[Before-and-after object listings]
--

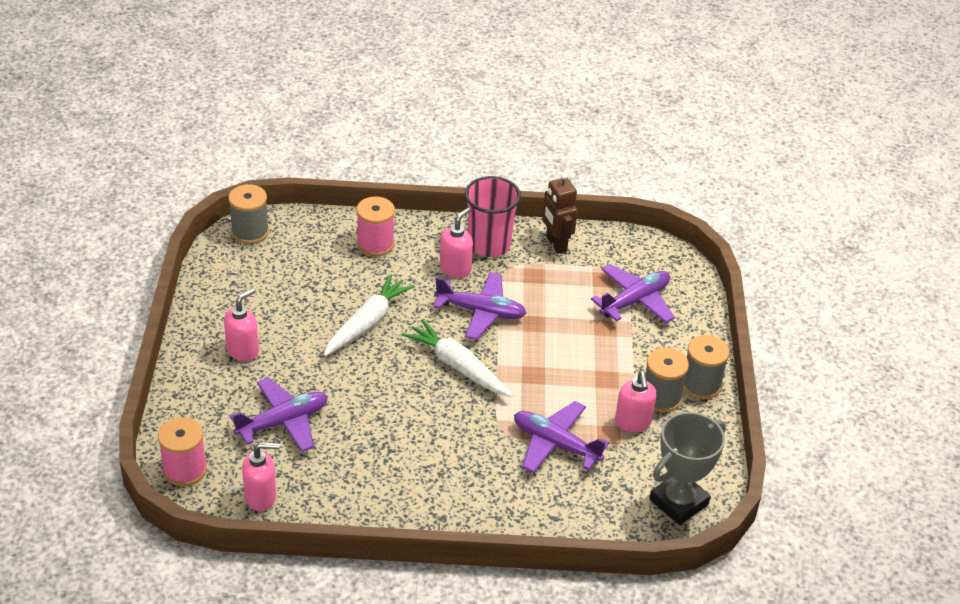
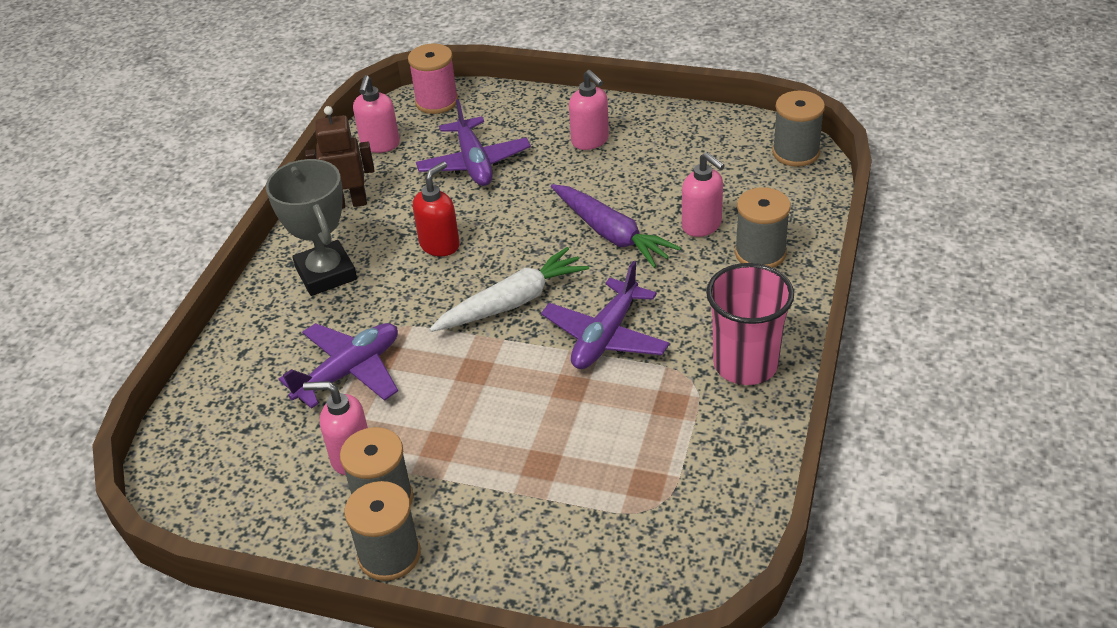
camera: 110 degrees right, 0 degrees up
(367, 323) = (611, 234): white carrot -> purple carrot
(375, 244) = (760, 253): pink spool -> grey spool
(399, 422) = (440, 245): none -> red soap dispenser
(455, 269) = (698, 323): pink soap dispenser -> pink soap dispenser (702, 226)
(556, 244) = (737, 441): brown robot -> brown robot (349, 203)
(634, 301) = (588, 513): purple plane -> none
(678, 502) = (201, 475): grey trophy -> grey trophy (326, 274)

--

• _INSTRUCTIONS TO FOLLOW_: Scan the data above and copy each line containing the word "pink".

• _SOLUTION TO THE EXERCISE_:
(375, 244) = (760, 253): pink spool -> grey spool
(455, 269) = (698, 323): pink soap dispenser -> pink soap dispenser (702, 226)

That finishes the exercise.